- _Problem statement_
Using the material below, return exactly the lines between the one holding "C1: 3.3uF (+3V3, DGND) -> 100nF (+3V3, DGND)" and the one holding "S2: button (DGND, RESET)", inclusive, and no others.
=== Begin Enclosure ===
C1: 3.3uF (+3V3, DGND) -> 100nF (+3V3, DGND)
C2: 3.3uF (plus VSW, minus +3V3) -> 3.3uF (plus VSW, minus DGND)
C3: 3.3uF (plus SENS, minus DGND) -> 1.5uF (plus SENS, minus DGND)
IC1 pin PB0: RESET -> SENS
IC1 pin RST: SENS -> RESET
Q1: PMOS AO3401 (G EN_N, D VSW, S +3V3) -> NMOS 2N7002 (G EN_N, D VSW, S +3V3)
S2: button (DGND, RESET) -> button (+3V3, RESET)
=== End Enclosure ===
=== Begin Enclosure ===
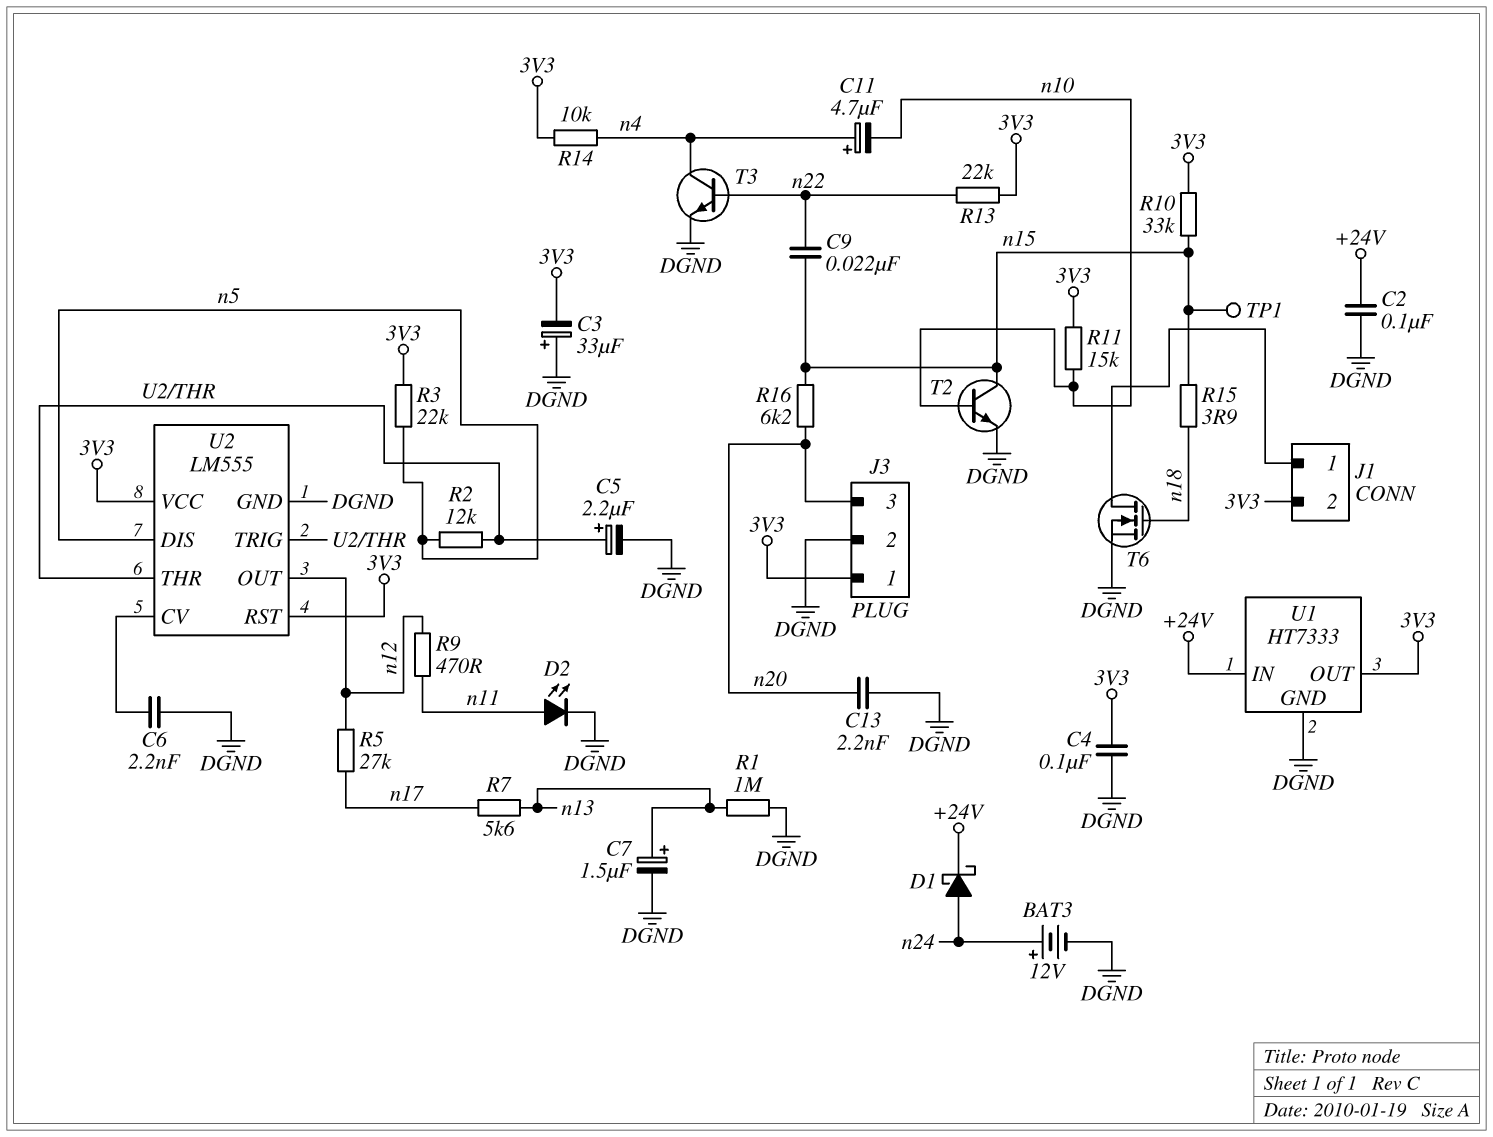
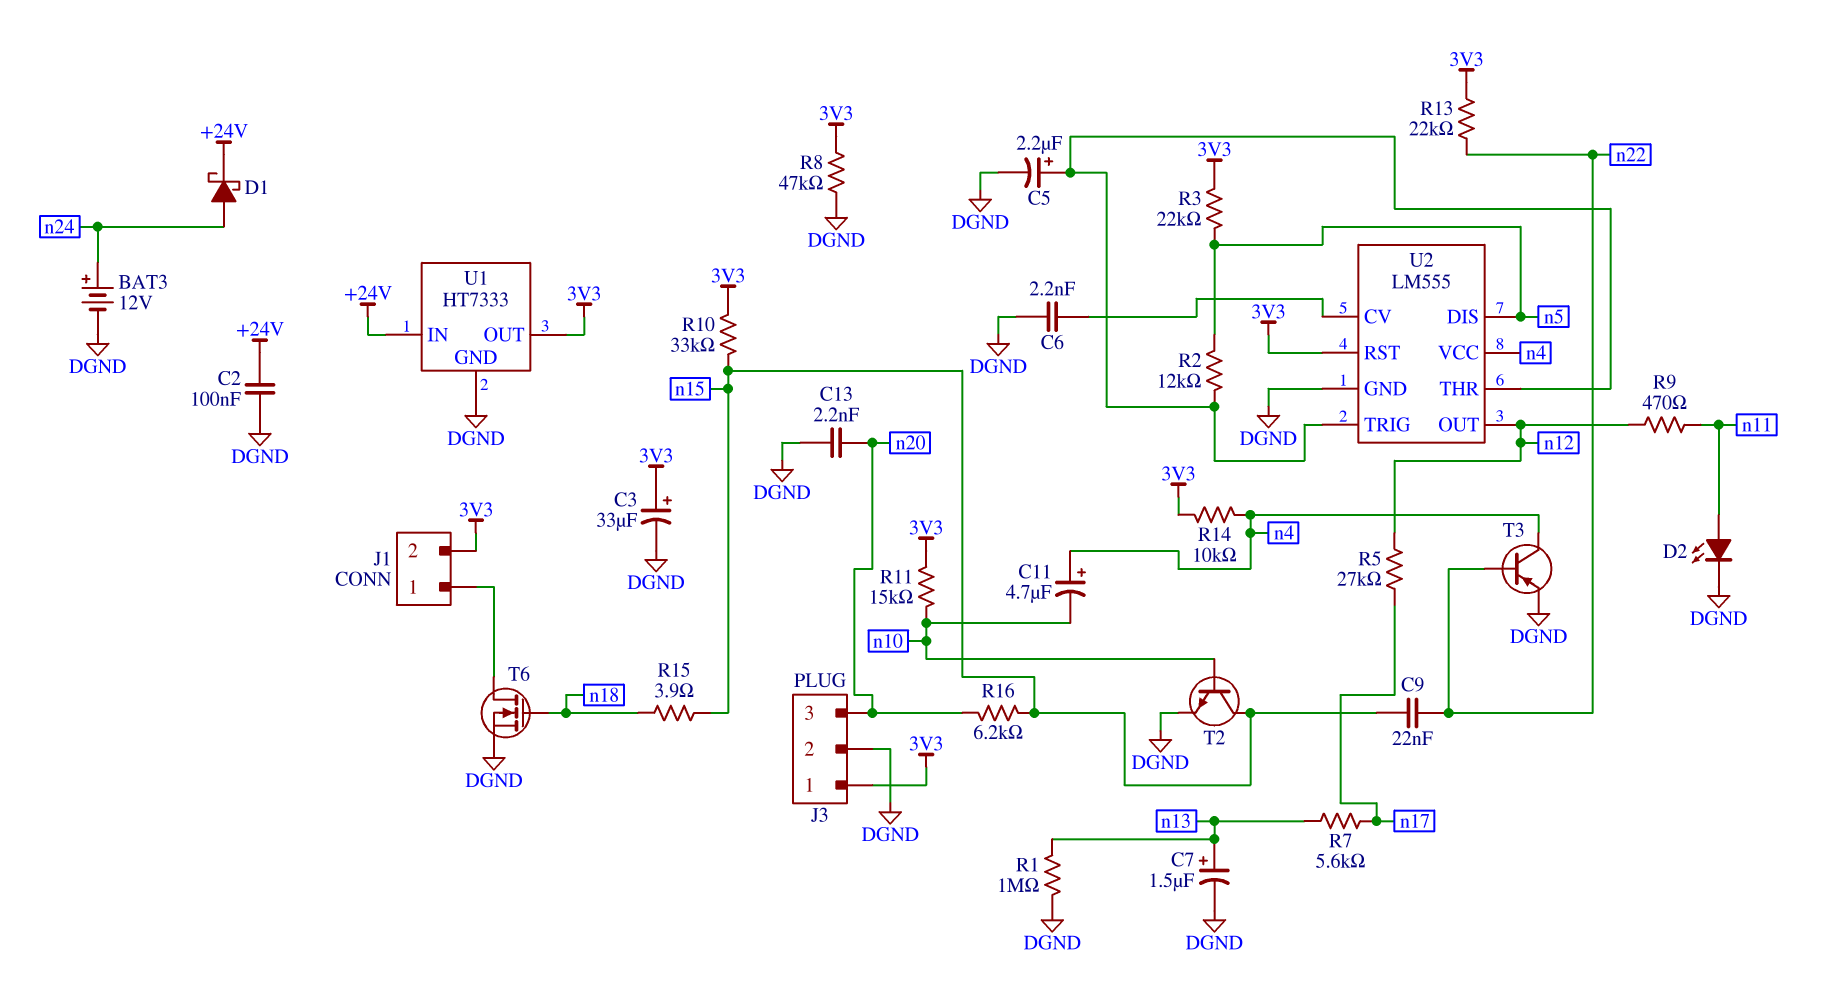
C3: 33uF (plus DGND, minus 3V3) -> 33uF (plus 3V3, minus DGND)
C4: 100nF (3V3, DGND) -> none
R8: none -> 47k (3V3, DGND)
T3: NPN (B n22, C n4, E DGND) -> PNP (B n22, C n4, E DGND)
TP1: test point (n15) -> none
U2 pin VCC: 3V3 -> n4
=== End Enclosure ===
- _The completed task_
C1: 3.3uF (+3V3, DGND) -> 100nF (+3V3, DGND)
C2: 3.3uF (plus VSW, minus +3V3) -> 3.3uF (plus VSW, minus DGND)
C3: 3.3uF (plus SENS, minus DGND) -> 1.5uF (plus SENS, minus DGND)
IC1 pin PB0: RESET -> SENS
IC1 pin RST: SENS -> RESET
Q1: PMOS AO3401 (G EN_N, D VSW, S +3V3) -> NMOS 2N7002 (G EN_N, D VSW, S +3V3)
S2: button (DGND, RESET) -> button (+3V3, RESET)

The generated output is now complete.